| Collected data entries |
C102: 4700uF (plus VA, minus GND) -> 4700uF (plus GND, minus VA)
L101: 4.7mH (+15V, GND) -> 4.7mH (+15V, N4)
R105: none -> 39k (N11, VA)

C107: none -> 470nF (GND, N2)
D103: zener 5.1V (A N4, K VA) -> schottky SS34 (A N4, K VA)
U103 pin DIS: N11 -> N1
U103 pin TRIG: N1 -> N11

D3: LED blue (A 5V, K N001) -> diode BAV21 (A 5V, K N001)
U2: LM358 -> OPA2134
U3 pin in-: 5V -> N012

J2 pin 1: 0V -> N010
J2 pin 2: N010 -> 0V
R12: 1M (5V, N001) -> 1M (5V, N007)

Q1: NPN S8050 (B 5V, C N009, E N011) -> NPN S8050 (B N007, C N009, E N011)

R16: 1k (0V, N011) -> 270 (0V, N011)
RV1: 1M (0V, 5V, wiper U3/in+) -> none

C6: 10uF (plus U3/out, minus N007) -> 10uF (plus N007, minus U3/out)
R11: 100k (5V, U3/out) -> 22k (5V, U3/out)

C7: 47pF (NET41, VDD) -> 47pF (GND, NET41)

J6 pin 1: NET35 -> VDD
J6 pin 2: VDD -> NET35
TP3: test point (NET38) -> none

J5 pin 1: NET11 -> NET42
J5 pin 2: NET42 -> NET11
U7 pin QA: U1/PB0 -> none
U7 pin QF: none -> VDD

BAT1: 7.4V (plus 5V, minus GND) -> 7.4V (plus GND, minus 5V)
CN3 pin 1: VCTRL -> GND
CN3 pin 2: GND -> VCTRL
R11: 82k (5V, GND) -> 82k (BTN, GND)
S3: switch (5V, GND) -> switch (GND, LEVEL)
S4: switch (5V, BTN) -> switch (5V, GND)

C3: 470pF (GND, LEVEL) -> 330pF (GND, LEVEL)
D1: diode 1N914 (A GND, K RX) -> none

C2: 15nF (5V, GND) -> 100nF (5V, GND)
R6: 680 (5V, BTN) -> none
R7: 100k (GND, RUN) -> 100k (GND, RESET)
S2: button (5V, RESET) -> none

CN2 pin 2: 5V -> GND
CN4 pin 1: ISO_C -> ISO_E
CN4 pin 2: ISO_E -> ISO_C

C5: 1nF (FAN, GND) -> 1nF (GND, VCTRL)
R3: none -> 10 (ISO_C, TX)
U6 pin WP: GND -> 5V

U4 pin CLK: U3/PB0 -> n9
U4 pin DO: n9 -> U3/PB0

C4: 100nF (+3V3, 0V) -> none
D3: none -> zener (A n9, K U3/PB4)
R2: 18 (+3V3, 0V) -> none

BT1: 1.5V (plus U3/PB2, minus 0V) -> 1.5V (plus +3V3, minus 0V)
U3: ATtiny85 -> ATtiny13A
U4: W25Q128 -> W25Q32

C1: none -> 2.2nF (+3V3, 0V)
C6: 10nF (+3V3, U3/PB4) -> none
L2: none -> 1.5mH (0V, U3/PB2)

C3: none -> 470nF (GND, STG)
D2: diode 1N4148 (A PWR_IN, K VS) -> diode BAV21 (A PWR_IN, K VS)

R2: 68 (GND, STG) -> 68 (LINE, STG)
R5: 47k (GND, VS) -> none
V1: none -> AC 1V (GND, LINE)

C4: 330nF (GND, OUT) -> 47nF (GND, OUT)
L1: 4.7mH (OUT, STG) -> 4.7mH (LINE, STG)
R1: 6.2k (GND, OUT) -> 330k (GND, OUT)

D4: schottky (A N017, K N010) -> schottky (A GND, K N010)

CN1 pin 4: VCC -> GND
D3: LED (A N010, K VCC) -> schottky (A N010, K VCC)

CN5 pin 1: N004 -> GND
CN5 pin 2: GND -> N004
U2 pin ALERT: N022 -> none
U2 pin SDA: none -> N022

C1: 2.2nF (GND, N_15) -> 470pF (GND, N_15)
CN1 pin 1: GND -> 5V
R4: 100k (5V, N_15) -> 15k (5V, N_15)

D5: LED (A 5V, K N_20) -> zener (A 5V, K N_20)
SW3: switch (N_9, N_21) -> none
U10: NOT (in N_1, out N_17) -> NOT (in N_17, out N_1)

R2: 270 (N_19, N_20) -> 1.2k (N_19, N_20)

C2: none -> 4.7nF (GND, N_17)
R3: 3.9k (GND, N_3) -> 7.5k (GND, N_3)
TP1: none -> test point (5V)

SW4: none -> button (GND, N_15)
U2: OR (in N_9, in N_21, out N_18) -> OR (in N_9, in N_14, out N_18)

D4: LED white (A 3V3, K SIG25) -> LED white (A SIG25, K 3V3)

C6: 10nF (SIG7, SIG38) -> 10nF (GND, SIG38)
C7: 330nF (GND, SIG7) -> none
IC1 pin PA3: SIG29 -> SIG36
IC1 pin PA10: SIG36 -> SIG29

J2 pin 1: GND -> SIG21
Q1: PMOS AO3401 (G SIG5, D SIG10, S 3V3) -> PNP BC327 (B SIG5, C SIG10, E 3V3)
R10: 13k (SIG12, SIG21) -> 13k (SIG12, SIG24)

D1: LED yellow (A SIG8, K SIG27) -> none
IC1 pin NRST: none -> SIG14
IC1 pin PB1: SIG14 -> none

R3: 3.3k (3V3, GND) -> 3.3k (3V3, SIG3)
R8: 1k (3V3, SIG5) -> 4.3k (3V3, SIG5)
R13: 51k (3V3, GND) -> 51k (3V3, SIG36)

| EXERCISE |
Without altering a single character, write out every record above.

| ANSWER BOX |
C102: 4700uF (plus VA, minus GND) -> 4700uF (plus GND, minus VA)
L101: 4.7mH (+15V, GND) -> 4.7mH (+15V, N4)
R105: none -> 39k (N11, VA)

C107: none -> 470nF (GND, N2)
D103: zener 5.1V (A N4, K VA) -> schottky SS34 (A N4, K VA)
U103 pin DIS: N11 -> N1
U103 pin TRIG: N1 -> N11

D3: LED blue (A 5V, K N001) -> diode BAV21 (A 5V, K N001)
U2: LM358 -> OPA2134
U3 pin in-: 5V -> N012

J2 pin 1: 0V -> N010
J2 pin 2: N010 -> 0V
R12: 1M (5V, N001) -> 1M (5V, N007)

Q1: NPN S8050 (B 5V, C N009, E N011) -> NPN S8050 (B N007, C N009, E N011)

R16: 1k (0V, N011) -> 270 (0V, N011)
RV1: 1M (0V, 5V, wiper U3/in+) -> none

C6: 10uF (plus U3/out, minus N007) -> 10uF (plus N007, minus U3/out)
R11: 100k (5V, U3/out) -> 22k (5V, U3/out)

C7: 47pF (NET41, VDD) -> 47pF (GND, NET41)

J6 pin 1: NET35 -> VDD
J6 pin 2: VDD -> NET35
TP3: test point (NET38) -> none

J5 pin 1: NET11 -> NET42
J5 pin 2: NET42 -> NET11
U7 pin QA: U1/PB0 -> none
U7 pin QF: none -> VDD

BAT1: 7.4V (plus 5V, minus GND) -> 7.4V (plus GND, minus 5V)
CN3 pin 1: VCTRL -> GND
CN3 pin 2: GND -> VCTRL
R11: 82k (5V, GND) -> 82k (BTN, GND)
S3: switch (5V, GND) -> switch (GND, LEVEL)
S4: switch (5V, BTN) -> switch (5V, GND)

C3: 470pF (GND, LEVEL) -> 330pF (GND, LEVEL)
D1: diode 1N914 (A GND, K RX) -> none

C2: 15nF (5V, GND) -> 100nF (5V, GND)
R6: 680 (5V, BTN) -> none
R7: 100k (GND, RUN) -> 100k (GND, RESET)
S2: button (5V, RESET) -> none

CN2 pin 2: 5V -> GND
CN4 pin 1: ISO_C -> ISO_E
CN4 pin 2: ISO_E -> ISO_C

C5: 1nF (FAN, GND) -> 1nF (GND, VCTRL)
R3: none -> 10 (ISO_C, TX)
U6 pin WP: GND -> 5V

U4 pin CLK: U3/PB0 -> n9
U4 pin DO: n9 -> U3/PB0

C4: 100nF (+3V3, 0V) -> none
D3: none -> zener (A n9, K U3/PB4)
R2: 18 (+3V3, 0V) -> none

BT1: 1.5V (plus U3/PB2, minus 0V) -> 1.5V (plus +3V3, minus 0V)
U3: ATtiny85 -> ATtiny13A
U4: W25Q128 -> W25Q32

C1: none -> 2.2nF (+3V3, 0V)
C6: 10nF (+3V3, U3/PB4) -> none
L2: none -> 1.5mH (0V, U3/PB2)

C3: none -> 470nF (GND, STG)
D2: diode 1N4148 (A PWR_IN, K VS) -> diode BAV21 (A PWR_IN, K VS)

R2: 68 (GND, STG) -> 68 (LINE, STG)
R5: 47k (GND, VS) -> none
V1: none -> AC 1V (GND, LINE)

C4: 330nF (GND, OUT) -> 47nF (GND, OUT)
L1: 4.7mH (OUT, STG) -> 4.7mH (LINE, STG)
R1: 6.2k (GND, OUT) -> 330k (GND, OUT)

D4: schottky (A N017, K N010) -> schottky (A GND, K N010)

CN1 pin 4: VCC -> GND
D3: LED (A N010, K VCC) -> schottky (A N010, K VCC)

CN5 pin 1: N004 -> GND
CN5 pin 2: GND -> N004
U2 pin ALERT: N022 -> none
U2 pin SDA: none -> N022

C1: 2.2nF (GND, N_15) -> 470pF (GND, N_15)
CN1 pin 1: GND -> 5V
R4: 100k (5V, N_15) -> 15k (5V, N_15)

D5: LED (A 5V, K N_20) -> zener (A 5V, K N_20)
SW3: switch (N_9, N_21) -> none
U10: NOT (in N_1, out N_17) -> NOT (in N_17, out N_1)

R2: 270 (N_19, N_20) -> 1.2k (N_19, N_20)

C2: none -> 4.7nF (GND, N_17)
R3: 3.9k (GND, N_3) -> 7.5k (GND, N_3)
TP1: none -> test point (5V)

SW4: none -> button (GND, N_15)
U2: OR (in N_9, in N_21, out N_18) -> OR (in N_9, in N_14, out N_18)

D4: LED white (A 3V3, K SIG25) -> LED white (A SIG25, K 3V3)

C6: 10nF (SIG7, SIG38) -> 10nF (GND, SIG38)
C7: 330nF (GND, SIG7) -> none
IC1 pin PA3: SIG29 -> SIG36
IC1 pin PA10: SIG36 -> SIG29

J2 pin 1: GND -> SIG21
Q1: PMOS AO3401 (G SIG5, D SIG10, S 3V3) -> PNP BC327 (B SIG5, C SIG10, E 3V3)
R10: 13k (SIG12, SIG21) -> 13k (SIG12, SIG24)

D1: LED yellow (A SIG8, K SIG27) -> none
IC1 pin NRST: none -> SIG14
IC1 pin PB1: SIG14 -> none

R3: 3.3k (3V3, GND) -> 3.3k (3V3, SIG3)
R8: 1k (3V3, SIG5) -> 4.3k (3V3, SIG5)
R13: 51k (3V3, GND) -> 51k (3V3, SIG36)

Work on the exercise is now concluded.